→ **WHAT THE TASK REQUIRES**
What lines of the data include the string "green"? Copy them all.

[Collected data]
◇ ◇ ◇
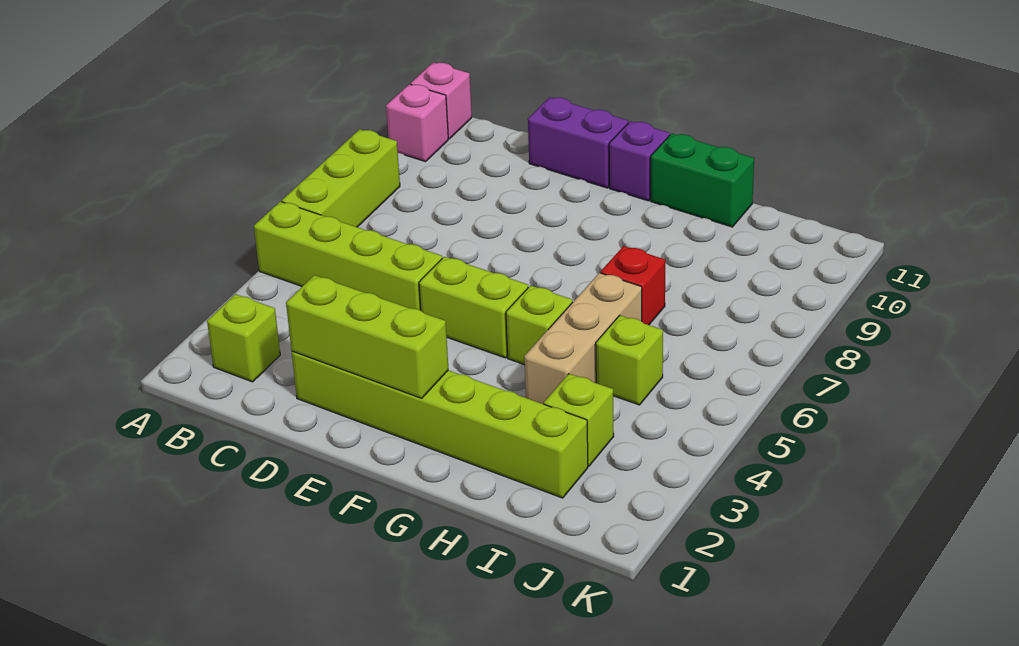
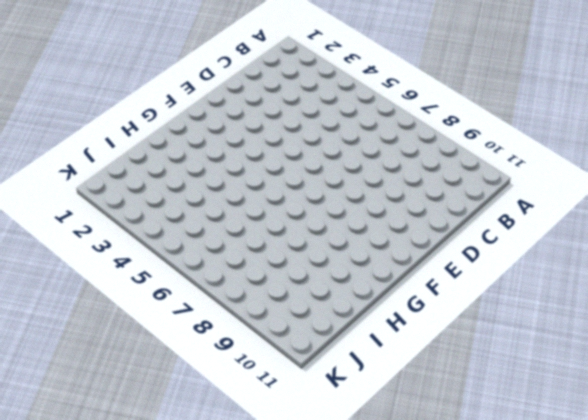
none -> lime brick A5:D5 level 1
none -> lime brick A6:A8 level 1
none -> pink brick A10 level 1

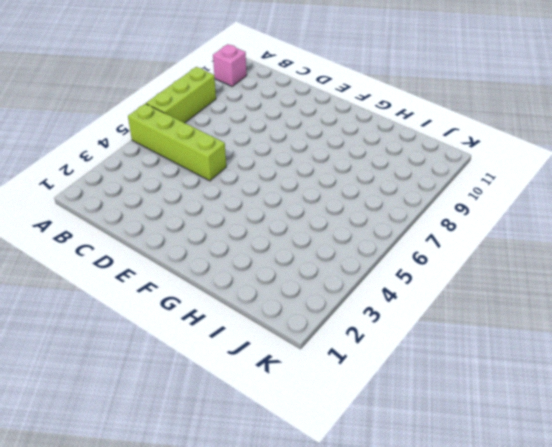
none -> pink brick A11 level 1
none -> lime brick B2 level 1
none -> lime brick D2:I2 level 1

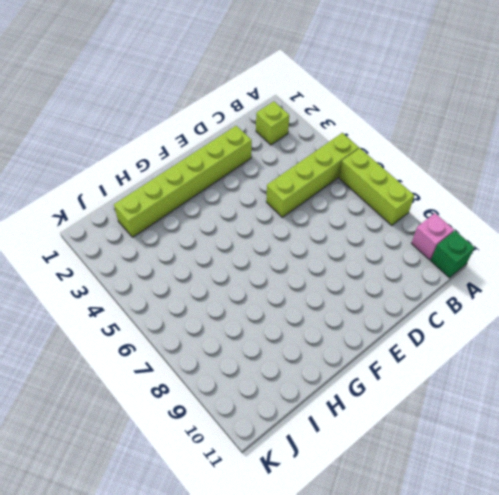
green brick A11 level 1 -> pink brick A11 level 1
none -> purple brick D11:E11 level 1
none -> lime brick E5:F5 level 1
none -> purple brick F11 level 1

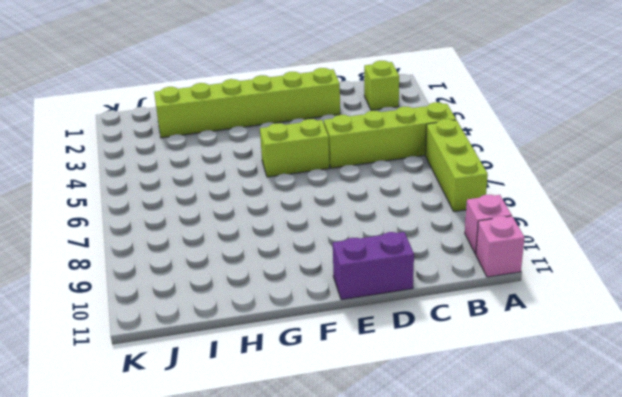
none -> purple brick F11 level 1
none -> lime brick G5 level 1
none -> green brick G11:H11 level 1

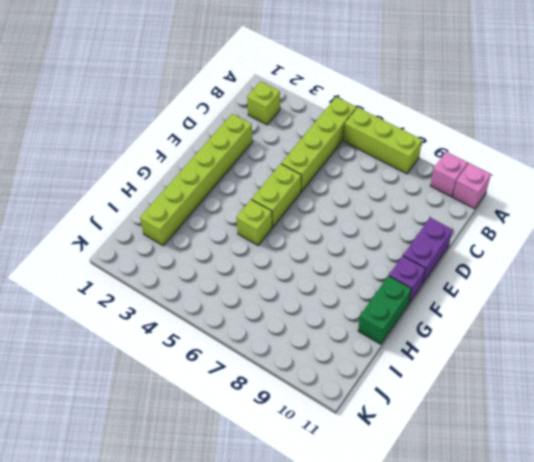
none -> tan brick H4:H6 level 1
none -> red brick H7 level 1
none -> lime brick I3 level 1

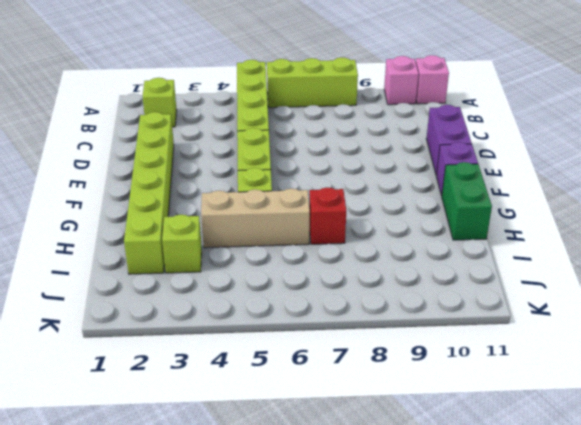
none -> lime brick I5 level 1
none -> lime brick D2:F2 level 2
◇ ◇ ◇
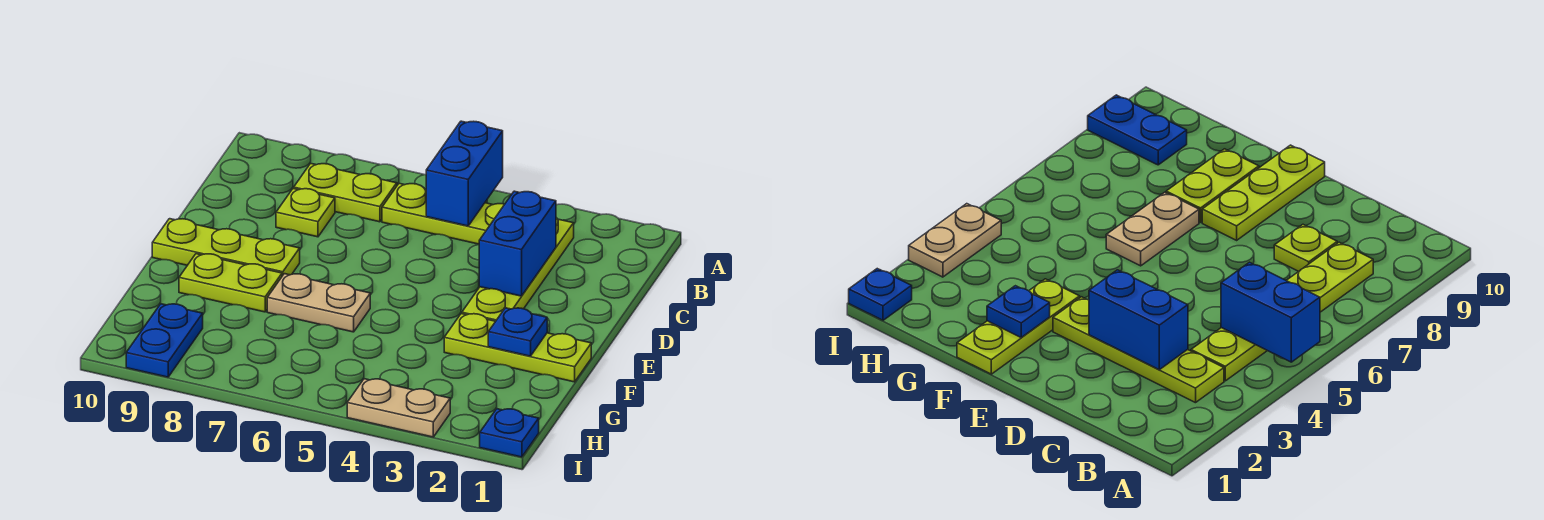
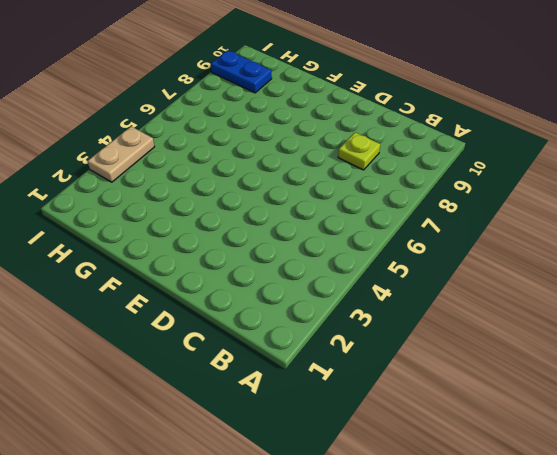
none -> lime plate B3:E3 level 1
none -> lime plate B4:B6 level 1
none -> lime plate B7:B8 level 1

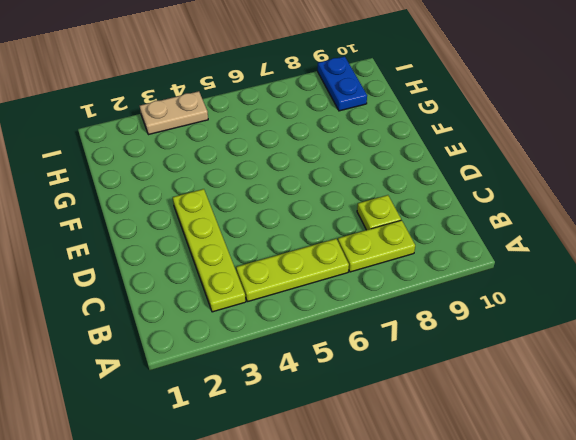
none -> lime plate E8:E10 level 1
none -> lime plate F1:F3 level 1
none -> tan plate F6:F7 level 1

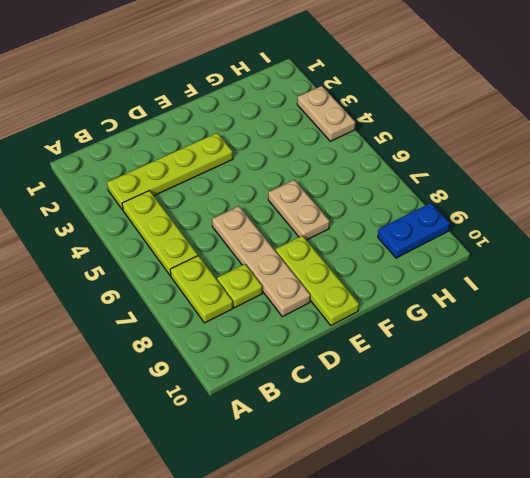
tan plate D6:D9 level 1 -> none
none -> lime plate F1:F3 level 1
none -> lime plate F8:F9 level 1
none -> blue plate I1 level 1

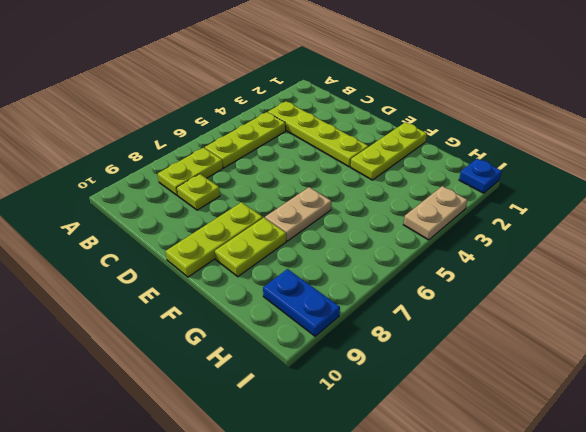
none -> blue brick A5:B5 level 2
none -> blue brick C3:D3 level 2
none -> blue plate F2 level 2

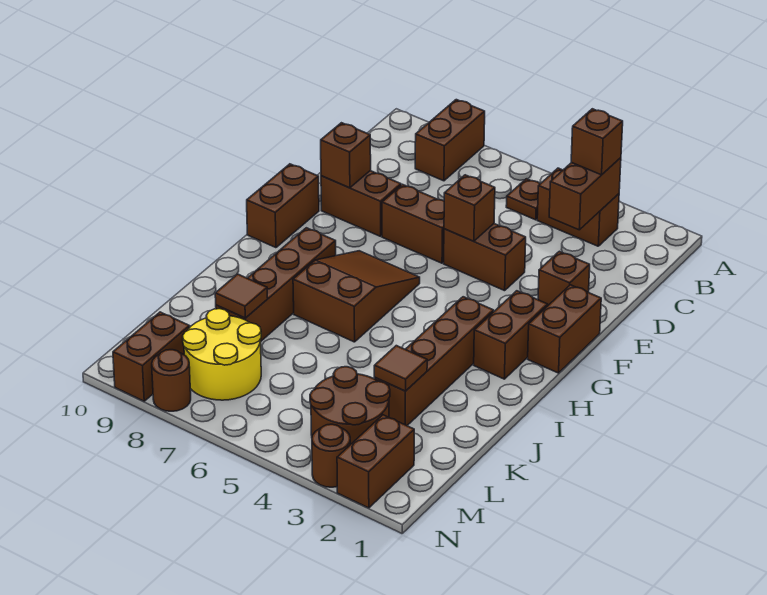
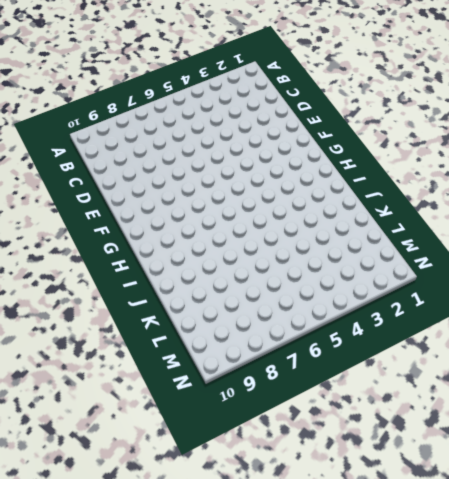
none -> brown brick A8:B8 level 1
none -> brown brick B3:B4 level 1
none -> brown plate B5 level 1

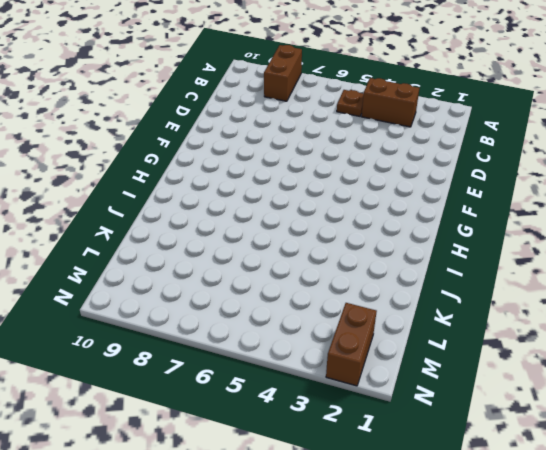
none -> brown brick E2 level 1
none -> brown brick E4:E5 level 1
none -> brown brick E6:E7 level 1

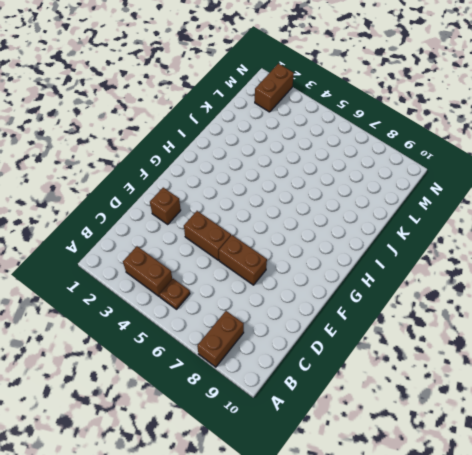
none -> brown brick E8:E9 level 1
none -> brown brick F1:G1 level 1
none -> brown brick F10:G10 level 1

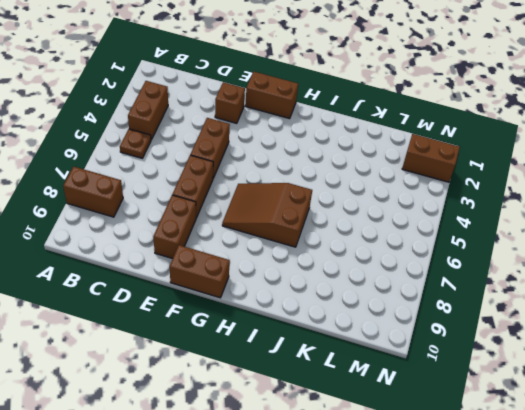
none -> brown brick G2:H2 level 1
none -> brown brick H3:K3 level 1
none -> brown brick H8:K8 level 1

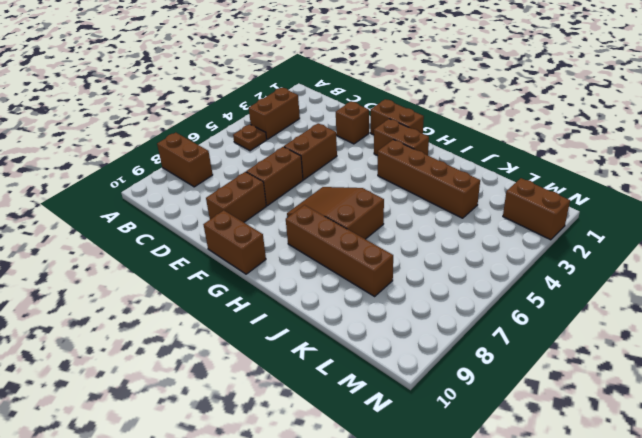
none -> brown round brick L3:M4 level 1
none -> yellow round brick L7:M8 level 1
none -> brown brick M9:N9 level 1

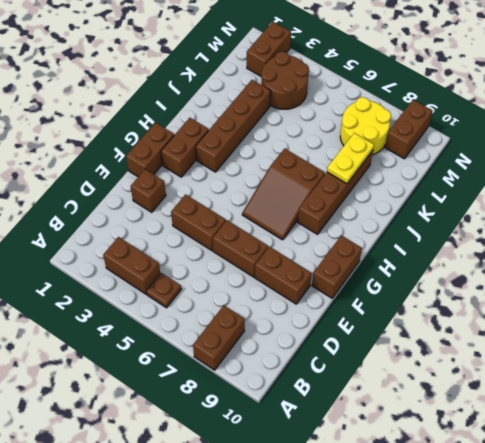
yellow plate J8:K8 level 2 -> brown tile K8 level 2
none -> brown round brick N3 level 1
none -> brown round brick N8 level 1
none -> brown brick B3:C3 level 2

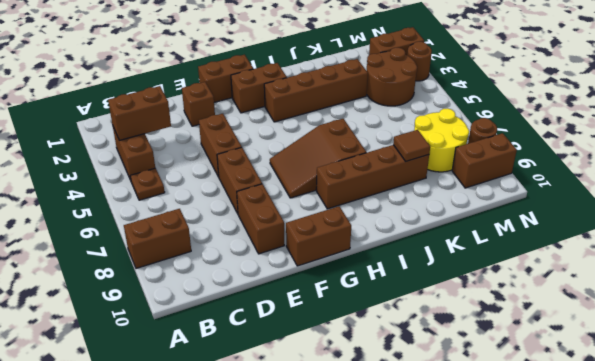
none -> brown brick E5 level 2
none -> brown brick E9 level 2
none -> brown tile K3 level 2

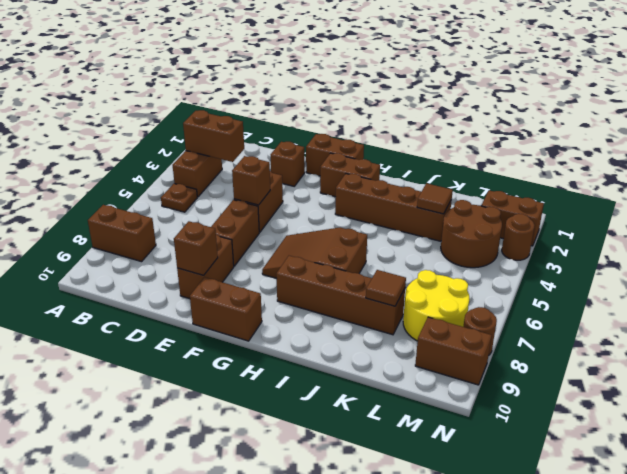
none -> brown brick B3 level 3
◇ ◇ ◇
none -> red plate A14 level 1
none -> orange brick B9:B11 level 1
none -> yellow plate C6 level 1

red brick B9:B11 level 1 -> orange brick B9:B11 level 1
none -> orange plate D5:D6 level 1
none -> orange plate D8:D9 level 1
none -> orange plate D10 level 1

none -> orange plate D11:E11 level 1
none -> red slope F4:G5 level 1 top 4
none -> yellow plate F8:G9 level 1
◇ ◇ ◇
→ **OUTPUT**
green brick A11 level 1 -> pink brick A11 level 1
none -> green brick G11:H11 level 1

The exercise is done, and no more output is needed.